━━━ Data section

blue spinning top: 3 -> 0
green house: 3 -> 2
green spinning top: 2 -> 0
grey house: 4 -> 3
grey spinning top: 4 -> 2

━━━━━━

Goal of the exercise:
Filter the records down to the lines containing the word "green", and copy those.

Expected answer:
green house: 3 -> 2
green spinning top: 2 -> 0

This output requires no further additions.